[GIVEN INFORMATION]
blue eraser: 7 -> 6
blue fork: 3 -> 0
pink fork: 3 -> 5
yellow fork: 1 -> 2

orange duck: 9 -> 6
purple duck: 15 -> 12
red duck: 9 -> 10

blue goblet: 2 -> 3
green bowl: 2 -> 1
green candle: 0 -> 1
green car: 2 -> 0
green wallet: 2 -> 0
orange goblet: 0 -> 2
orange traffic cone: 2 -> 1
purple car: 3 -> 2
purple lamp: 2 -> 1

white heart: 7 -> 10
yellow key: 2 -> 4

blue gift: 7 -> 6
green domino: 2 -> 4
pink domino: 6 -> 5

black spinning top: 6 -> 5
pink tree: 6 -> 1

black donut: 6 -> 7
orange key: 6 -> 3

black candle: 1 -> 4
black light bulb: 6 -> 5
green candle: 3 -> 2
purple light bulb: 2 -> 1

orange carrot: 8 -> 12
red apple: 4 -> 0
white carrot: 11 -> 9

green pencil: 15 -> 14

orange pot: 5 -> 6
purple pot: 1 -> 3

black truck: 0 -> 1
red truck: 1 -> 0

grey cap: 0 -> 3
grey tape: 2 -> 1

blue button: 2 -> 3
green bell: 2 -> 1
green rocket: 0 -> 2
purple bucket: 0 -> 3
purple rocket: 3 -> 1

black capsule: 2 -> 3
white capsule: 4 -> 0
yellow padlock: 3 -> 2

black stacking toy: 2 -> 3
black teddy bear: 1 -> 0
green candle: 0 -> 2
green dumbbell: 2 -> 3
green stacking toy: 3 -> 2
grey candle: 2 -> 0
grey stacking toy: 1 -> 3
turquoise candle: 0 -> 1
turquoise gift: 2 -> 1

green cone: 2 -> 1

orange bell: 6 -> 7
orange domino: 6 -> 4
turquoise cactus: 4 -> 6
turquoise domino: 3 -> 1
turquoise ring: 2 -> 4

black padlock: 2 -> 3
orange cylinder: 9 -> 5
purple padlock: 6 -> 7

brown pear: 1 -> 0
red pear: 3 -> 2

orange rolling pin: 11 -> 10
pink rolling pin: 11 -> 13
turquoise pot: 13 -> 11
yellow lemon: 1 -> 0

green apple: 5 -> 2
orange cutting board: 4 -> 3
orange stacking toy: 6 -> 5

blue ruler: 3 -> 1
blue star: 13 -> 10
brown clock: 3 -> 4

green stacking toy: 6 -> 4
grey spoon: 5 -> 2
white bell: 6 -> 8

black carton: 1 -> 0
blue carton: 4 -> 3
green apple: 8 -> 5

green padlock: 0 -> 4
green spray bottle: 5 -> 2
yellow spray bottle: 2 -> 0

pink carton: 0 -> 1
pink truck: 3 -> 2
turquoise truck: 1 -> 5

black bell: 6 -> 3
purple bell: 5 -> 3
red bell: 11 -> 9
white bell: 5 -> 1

[WORK TO COMPLETE] Once the line containing "blue carton: 4 -> 3" is found in the listing above, set down that line and every line after it, exactly.

[OUTPUT FOR THIS TASK]
blue carton: 4 -> 3
green apple: 8 -> 5

green padlock: 0 -> 4
green spray bottle: 5 -> 2
yellow spray bottle: 2 -> 0

pink carton: 0 -> 1
pink truck: 3 -> 2
turquoise truck: 1 -> 5

black bell: 6 -> 3
purple bell: 5 -> 3
red bell: 11 -> 9
white bell: 5 -> 1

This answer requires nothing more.